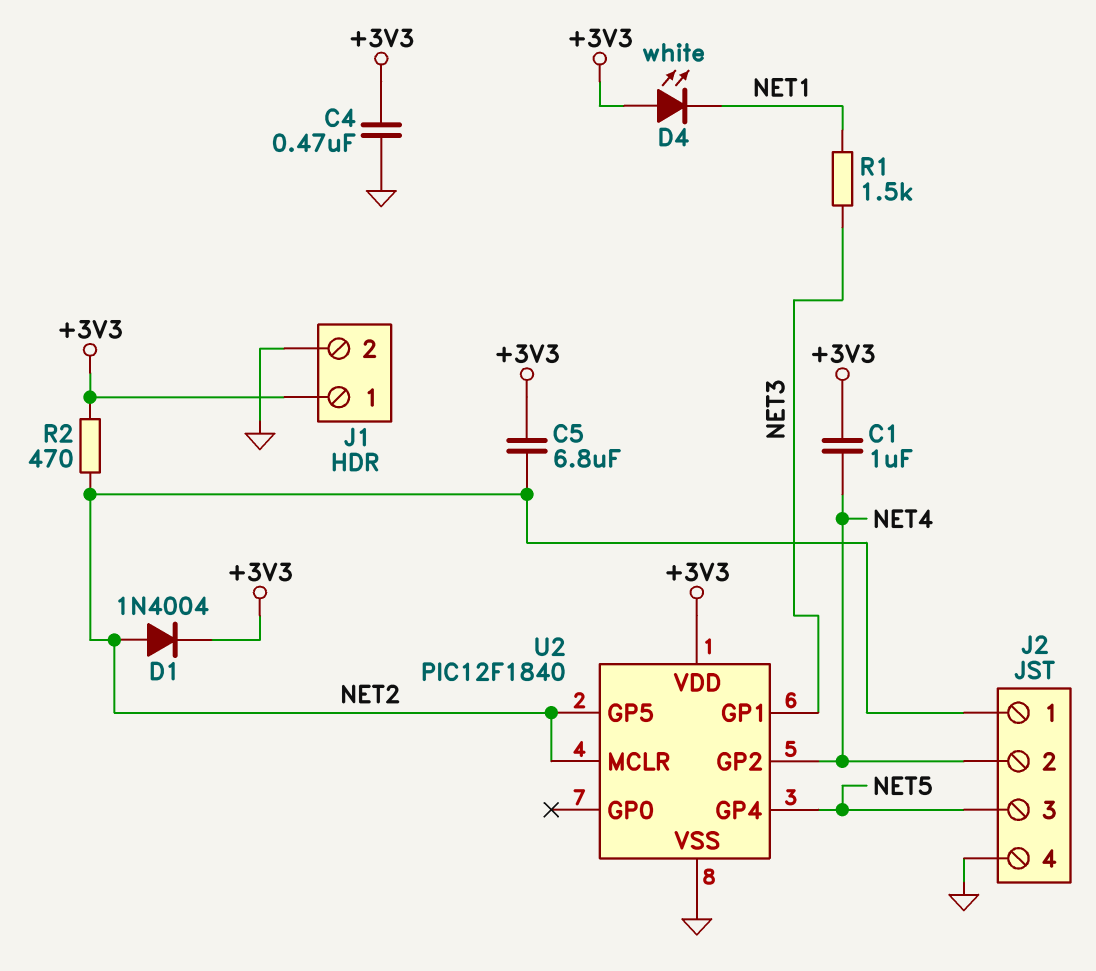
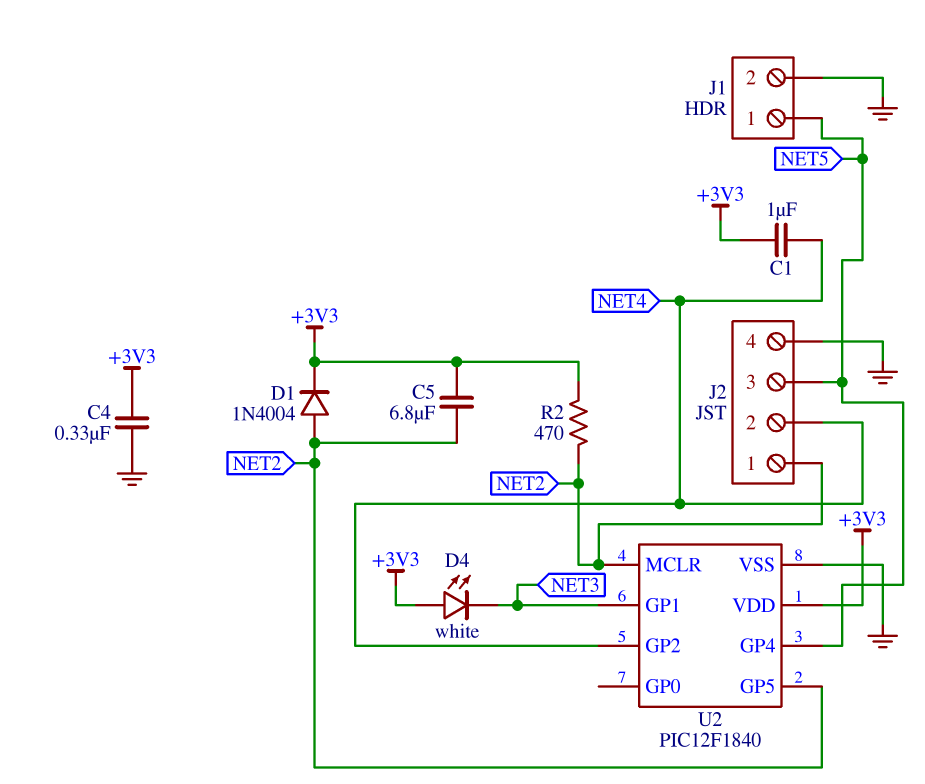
C4: 470nF (+3V3, GND) -> 330nF (+3V3, GND)
D4: LED white (A +3V3, K NET1) -> LED white (A +3V3, K NET3)
J1 pin 1: +3V3 -> NET5
R1: 1.5k (NET1, NET3) -> none

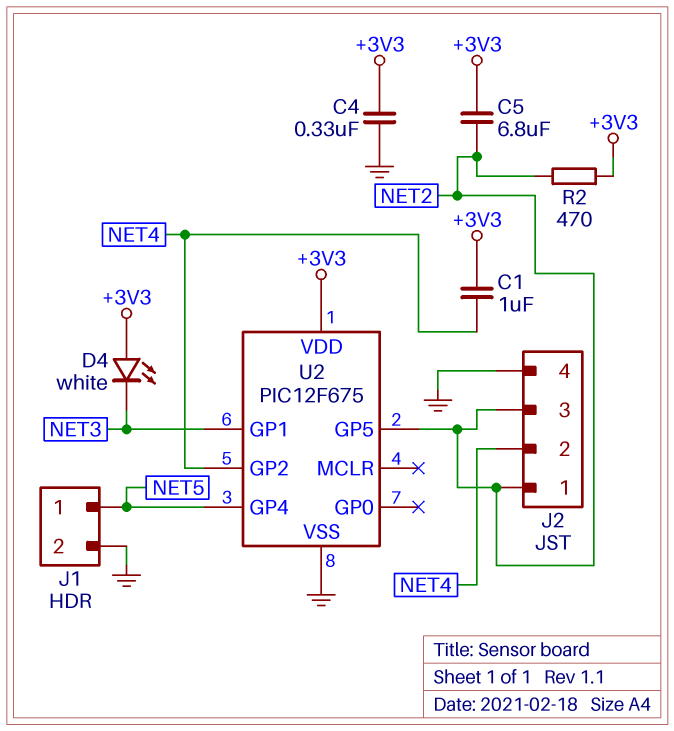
D1: diode 1N4004 (A NET2, K +3V3) -> none
J2 pin 3: NET5 -> NET2
U2: PIC12F1840 -> PIC12F675
U2 pin MCLR: NET2 -> none

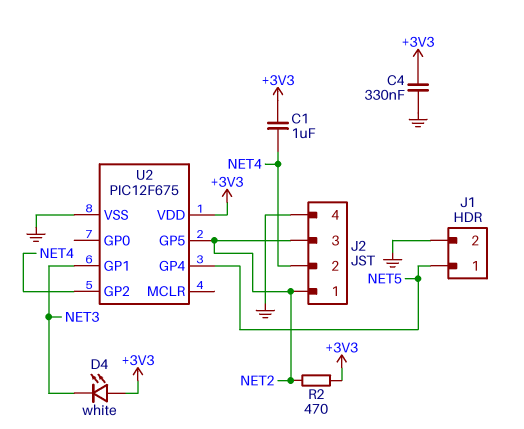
C5: 6.8uF (+3V3, NET2) -> none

**Directions for this task**
Set down exactly, with no additions, each line from the line that includes "D4: LED white" to the final line of the entries above; leave pictures out.

**Exercise solution**
D4: LED white (A +3V3, K NET1) -> LED white (A +3V3, K NET3)
J1 pin 1: +3V3 -> NET5
R1: 1.5k (NET1, NET3) -> none

D1: diode 1N4004 (A NET2, K +3V3) -> none
J2 pin 3: NET5 -> NET2
U2: PIC12F1840 -> PIC12F675
U2 pin MCLR: NET2 -> none

C5: 6.8uF (+3V3, NET2) -> none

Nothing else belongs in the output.